## Start Source material

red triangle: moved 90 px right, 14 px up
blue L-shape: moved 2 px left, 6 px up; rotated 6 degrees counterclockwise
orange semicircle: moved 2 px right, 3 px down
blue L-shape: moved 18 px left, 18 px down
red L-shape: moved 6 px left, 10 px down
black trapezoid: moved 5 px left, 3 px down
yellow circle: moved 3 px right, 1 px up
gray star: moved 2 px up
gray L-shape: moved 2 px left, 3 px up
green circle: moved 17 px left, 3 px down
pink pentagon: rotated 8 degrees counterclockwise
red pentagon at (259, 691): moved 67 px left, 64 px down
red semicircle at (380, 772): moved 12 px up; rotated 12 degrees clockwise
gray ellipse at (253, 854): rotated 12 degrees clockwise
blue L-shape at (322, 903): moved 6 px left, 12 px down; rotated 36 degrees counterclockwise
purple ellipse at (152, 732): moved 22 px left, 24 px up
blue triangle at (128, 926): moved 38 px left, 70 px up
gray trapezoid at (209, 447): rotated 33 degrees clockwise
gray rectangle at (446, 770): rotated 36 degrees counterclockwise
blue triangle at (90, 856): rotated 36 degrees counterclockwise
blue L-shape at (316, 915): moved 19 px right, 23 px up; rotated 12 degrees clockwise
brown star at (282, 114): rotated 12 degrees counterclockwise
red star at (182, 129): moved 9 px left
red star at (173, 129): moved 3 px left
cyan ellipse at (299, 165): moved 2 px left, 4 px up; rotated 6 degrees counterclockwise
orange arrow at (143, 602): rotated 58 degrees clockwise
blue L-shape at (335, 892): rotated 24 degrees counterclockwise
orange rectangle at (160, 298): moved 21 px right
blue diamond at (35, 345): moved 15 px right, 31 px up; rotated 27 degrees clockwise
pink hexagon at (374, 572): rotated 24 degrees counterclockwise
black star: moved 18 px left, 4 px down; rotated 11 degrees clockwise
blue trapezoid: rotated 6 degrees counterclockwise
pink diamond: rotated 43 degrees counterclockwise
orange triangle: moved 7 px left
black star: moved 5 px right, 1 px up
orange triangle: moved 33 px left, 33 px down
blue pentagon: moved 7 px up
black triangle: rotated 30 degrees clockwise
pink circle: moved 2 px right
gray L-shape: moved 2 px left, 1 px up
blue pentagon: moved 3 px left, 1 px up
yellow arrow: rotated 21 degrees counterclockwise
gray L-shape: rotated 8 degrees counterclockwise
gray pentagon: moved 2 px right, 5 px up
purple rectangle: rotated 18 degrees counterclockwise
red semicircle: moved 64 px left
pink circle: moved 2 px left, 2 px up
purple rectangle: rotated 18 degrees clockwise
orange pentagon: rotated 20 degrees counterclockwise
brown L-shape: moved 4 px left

## End Source material

**Aim of the exercise**:
Convert the entries above into a JSON list of strings, with one string for each line and any blank lines left out.

**Correct result**:
[
  "red triangle: moved 90 px right, 14 px up",
  "blue L-shape: moved 2 px left, 6 px up; rotated 6 degrees counterclockwise",
  "orange semicircle: moved 2 px right, 3 px down",
  "blue L-shape: moved 18 px left, 18 px down",
  "red L-shape: moved 6 px left, 10 px down",
  "black trapezoid: moved 5 px left, 3 px down",
  "yellow circle: moved 3 px right, 1 px up",
  "gray star: moved 2 px up",
  "gray L-shape: moved 2 px left, 3 px up",
  "green circle: moved 17 px left, 3 px down",
  "pink pentagon: rotated 8 degrees counterclockwise",
  "red pentagon at (259, 691): moved 67 px left, 64 px down",
  "red semicircle at (380, 772): moved 12 px up; rotated 12 degrees clockwise",
  "gray ellipse at (253, 854): rotated 12 degrees clockwise",
  "blue L-shape at (322, 903): moved 6 px left, 12 px down; rotated 36 degrees counterclockwise",
  "purple ellipse at (152, 732): moved 22 px left, 24 px up",
  "blue triangle at (128, 926): moved 38 px left, 70 px up",
  "gray trapezoid at (209, 447): rotated 33 degrees clockwise",
  "gray rectangle at (446, 770): rotated 36 degrees counterclockwise",
  "blue triangle at (90, 856): rotated 36 degrees counterclockwise",
  "blue L-shape at (316, 915): moved 19 px right, 23 px up; rotated 12 degrees clockwise",
  "brown star at (282, 114): rotated 12 degrees counterclockwise",
  "red star at (182, 129): moved 9 px left",
  "red star at (173, 129): moved 3 px left",
  "cyan ellipse at (299, 165): moved 2 px left, 4 px up; rotated 6 degrees counterclockwise",
  "orange arrow at (143, 602): rotated 58 degrees clockwise",
  "blue L-shape at (335, 892): rotated 24 degrees counterclockwise",
  "orange rectangle at (160, 298): moved 21 px right",
  "blue diamond at (35, 345): moved 15 px right, 31 px up; rotated 27 degrees clockwise",
  "pink hexagon at (374, 572): rotated 24 degrees counterclockwise",
  "black star: moved 18 px left, 4 px down; rotated 11 degrees clockwise",
  "blue trapezoid: rotated 6 degrees counterclockwise",
  "pink diamond: rotated 43 degrees counterclockwise",
  "orange triangle: moved 7 px left",
  "black star: moved 5 px right, 1 px up",
  "orange triangle: moved 33 px left, 33 px down",
  "blue pentagon: moved 7 px up",
  "black triangle: rotated 30 degrees clockwise",
  "pink circle: moved 2 px right",
  "gray L-shape: moved 2 px left, 1 px up",
  "blue pentagon: moved 3 px left, 1 px up",
  "yellow arrow: rotated 21 degrees counterclockwise",
  "gray L-shape: rotated 8 degrees counterclockwise",
  "gray pentagon: moved 2 px right, 5 px up",
  "purple rectangle: rotated 18 degrees counterclockwise",
  "red semicircle: moved 64 px left",
  "pink circle: moved 2 px left, 2 px up",
  "purple rectangle: rotated 18 degrees clockwise",
  "orange pentagon: rotated 20 degrees counterclockwise",
  "brown L-shape: moved 4 px left"
]